§ WHAT THE EXERCISE ASKS:
The entries that follow must be written out exactly, without any of the pictures they contain.

Items from a dataset
+ + +

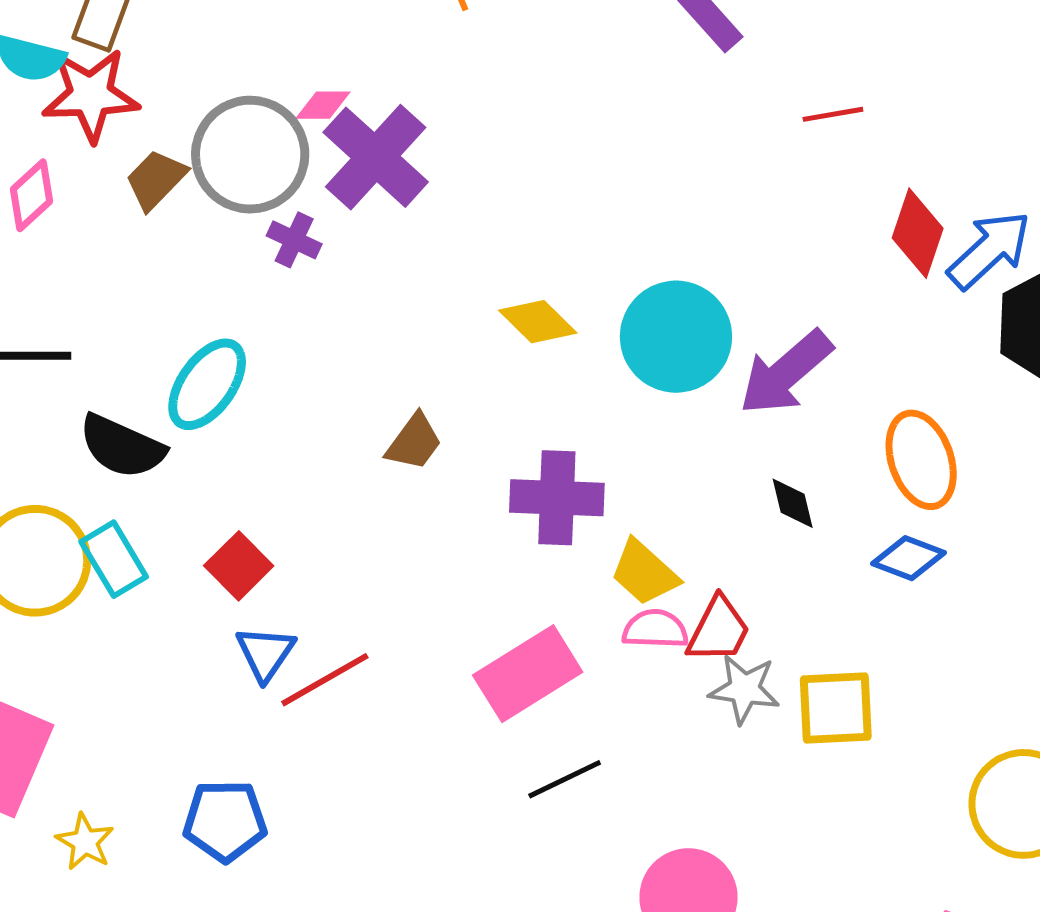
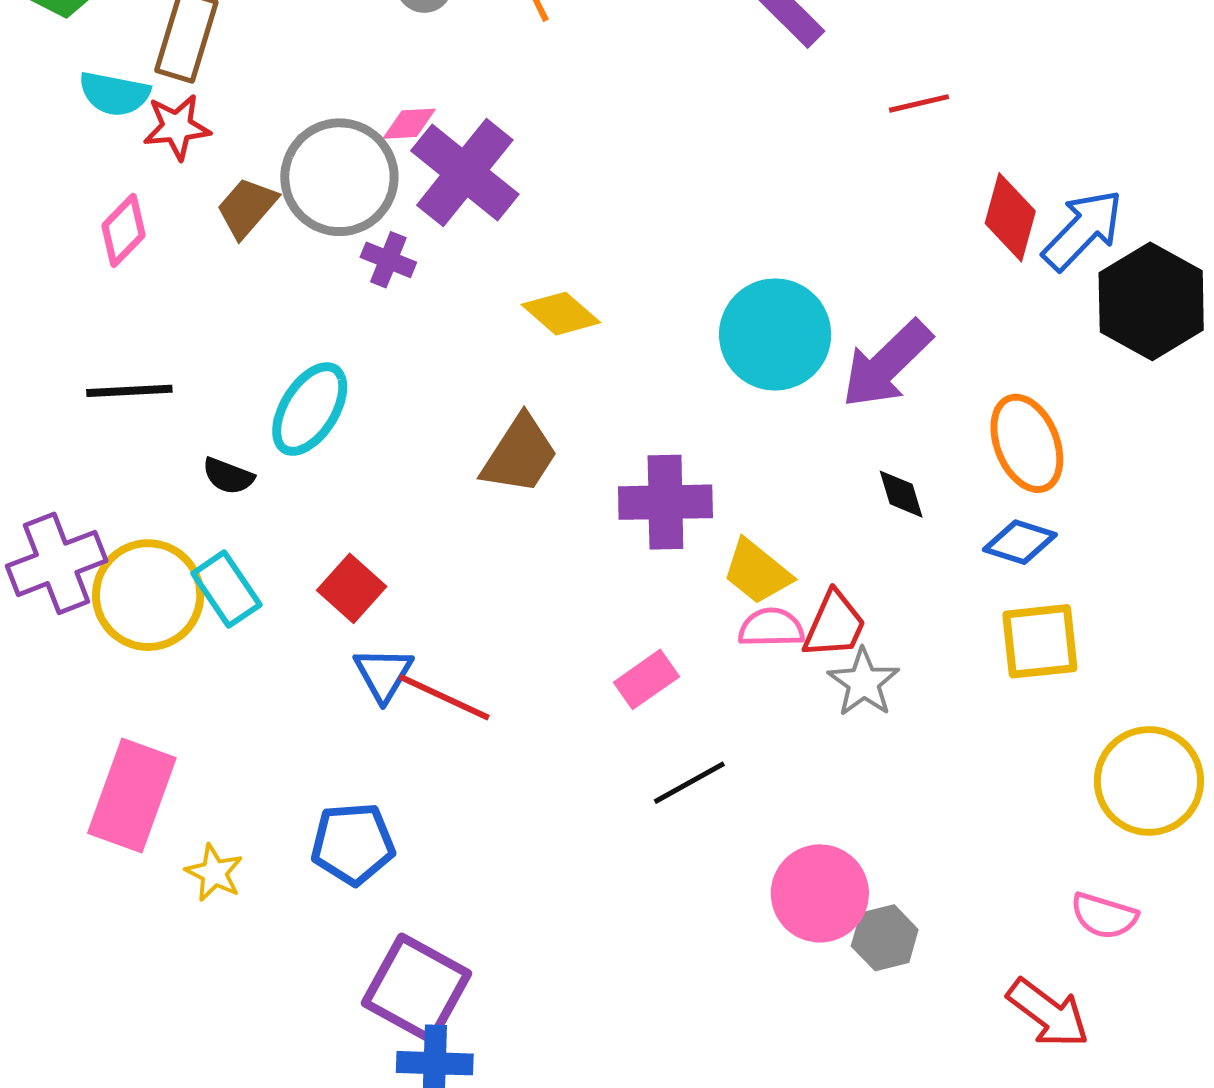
red star: (91, 95) -> (177, 127), size x0.7
yellow diamond: (538, 322) -> (561, 314), moved
brown trapezoid: (414, 442) -> (520, 455), size x1.4
black semicircle: (122, 446) -> (228, 476), size x0.6
pink rectangle: (528, 674) -> (646, 679), size x0.6
red line: (325, 680) -> (444, 697), turned 58
gray star: (744, 689) -> (864, 682), turned 30
yellow square: (836, 708) -> (1040, 641), moved

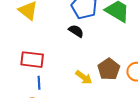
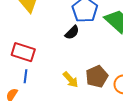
black semicircle: (76, 31) -> (72, 32), turned 91

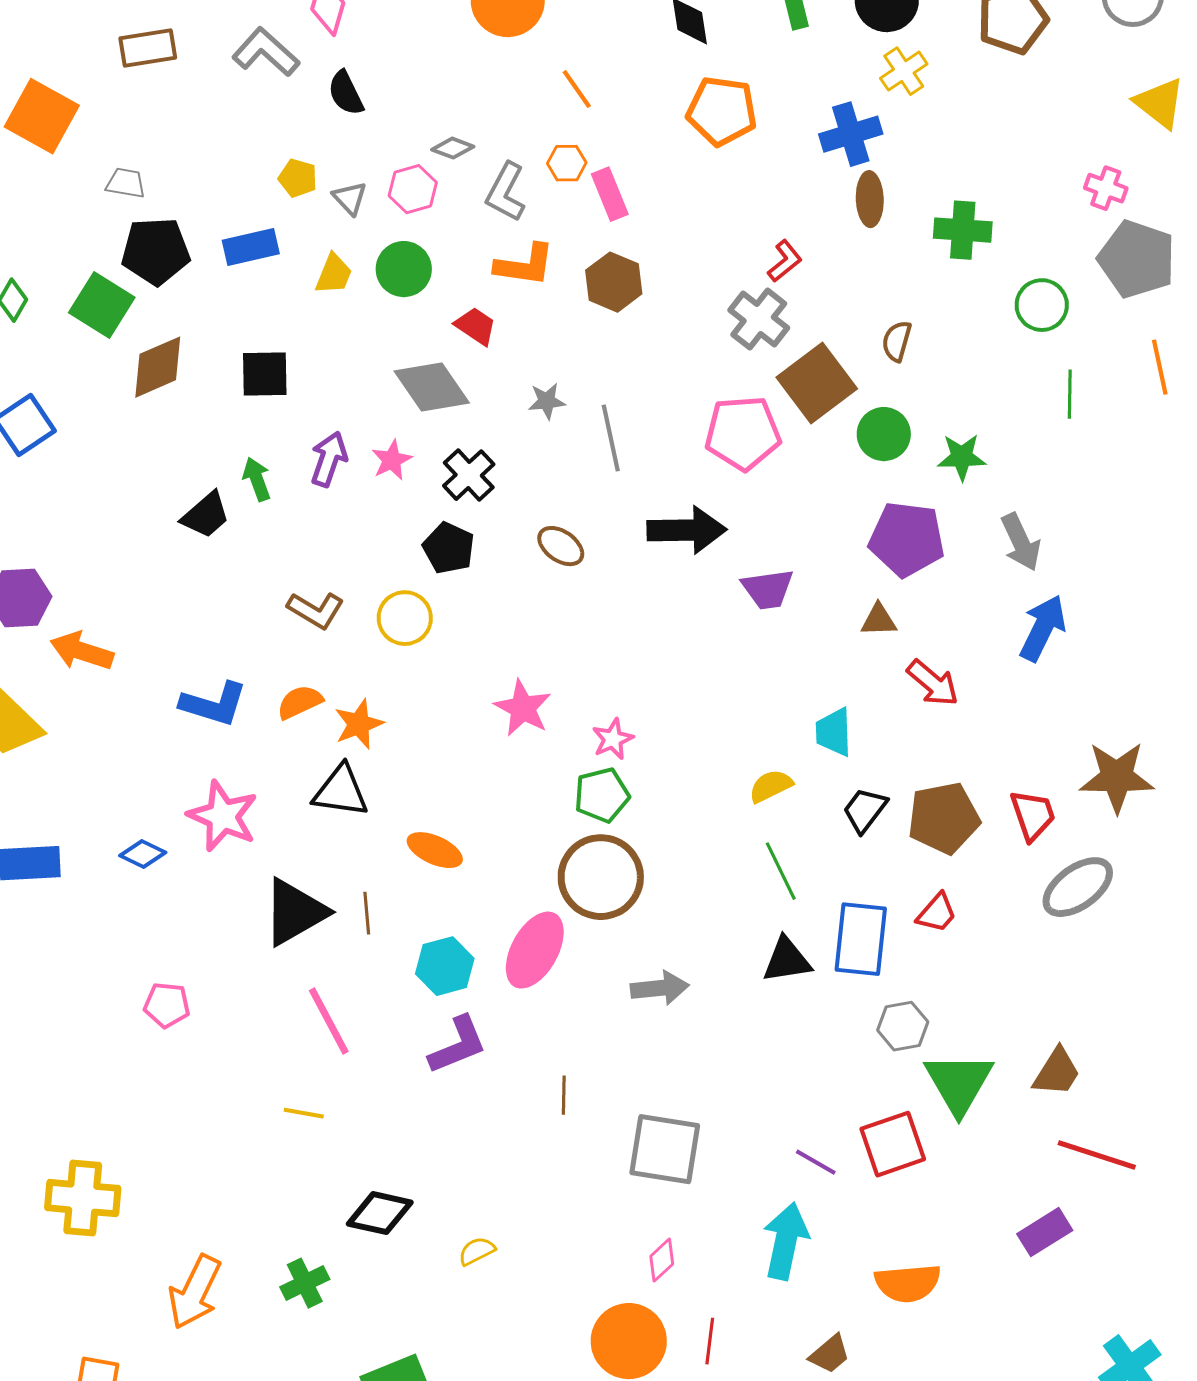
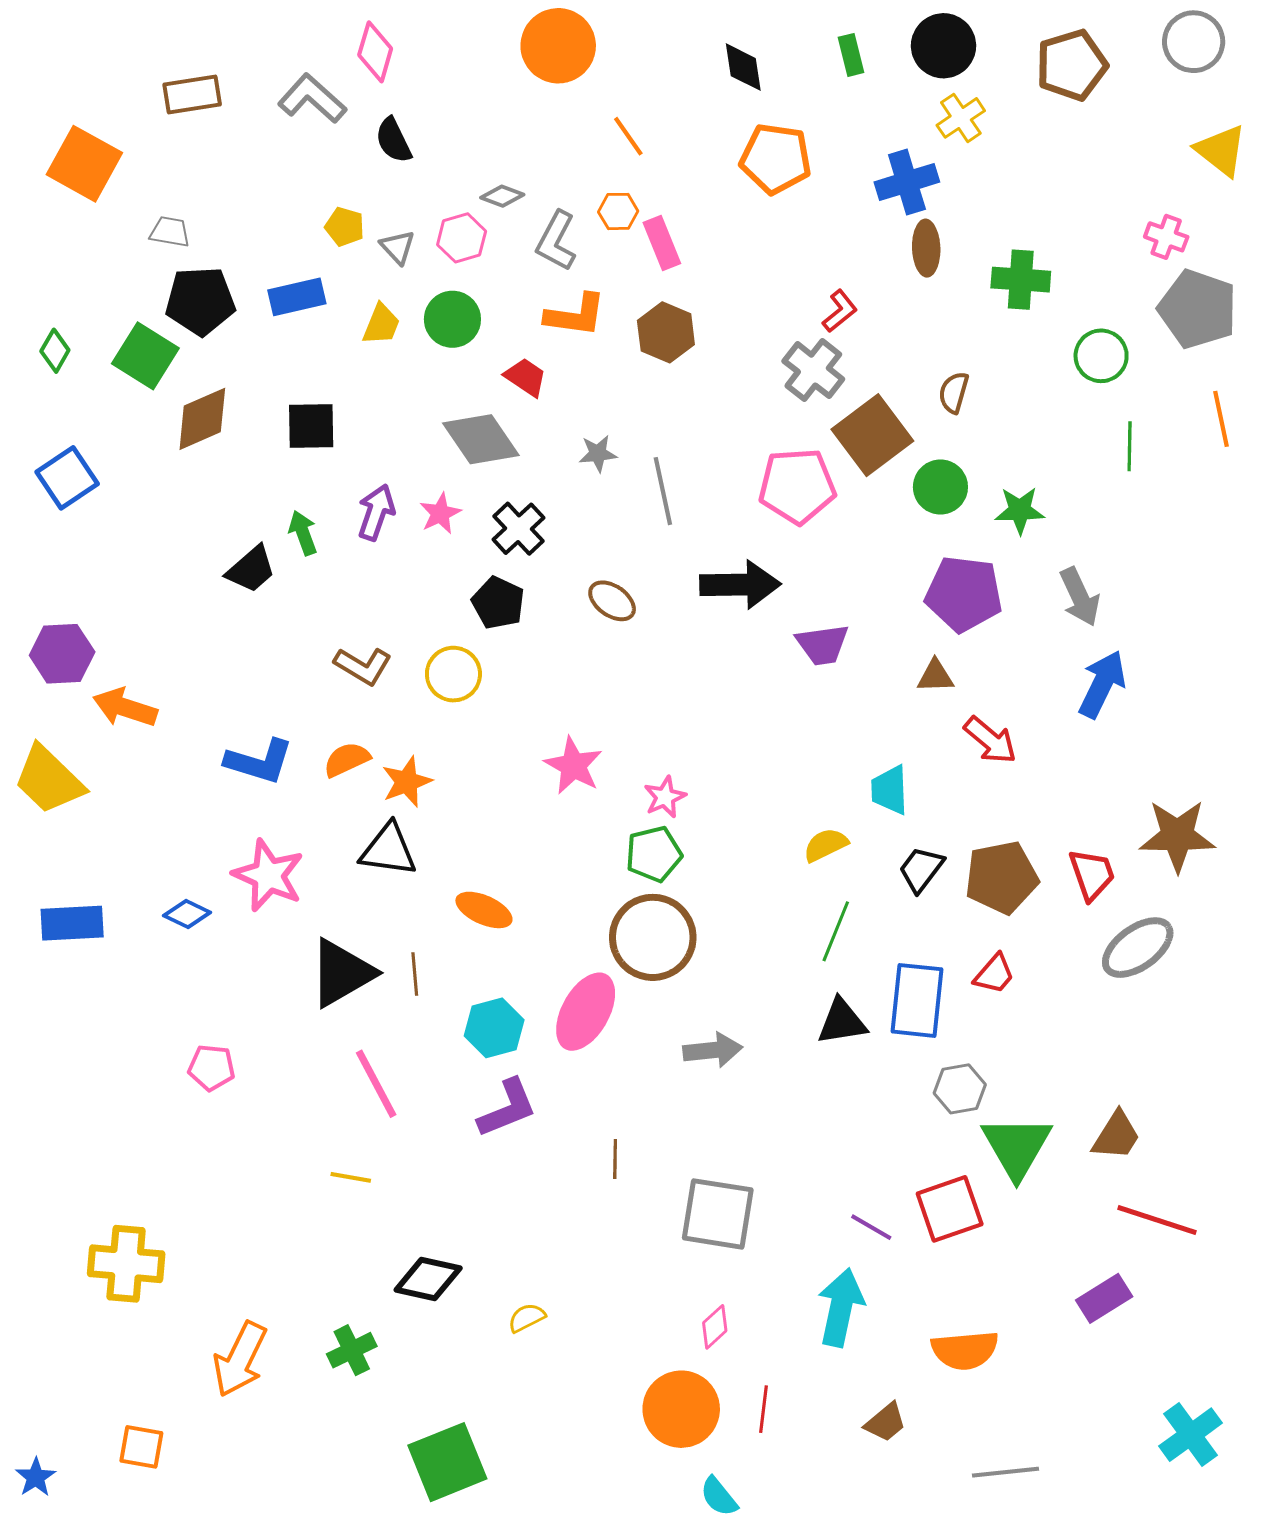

+ + +

§ TASK RESULT:
red star: (91, 95) -> (177, 127), size x0.7
yellow diamond: (538, 322) -> (561, 314), moved
brown trapezoid: (414, 442) -> (520, 455), size x1.4
black semicircle: (122, 446) -> (228, 476), size x0.6
pink rectangle: (528, 674) -> (646, 679), size x0.6
red line: (325, 680) -> (444, 697), turned 58
gray star: (744, 689) -> (864, 682), turned 30
yellow square: (836, 708) -> (1040, 641), moved

black semicircle: (76, 31) -> (72, 32), turned 91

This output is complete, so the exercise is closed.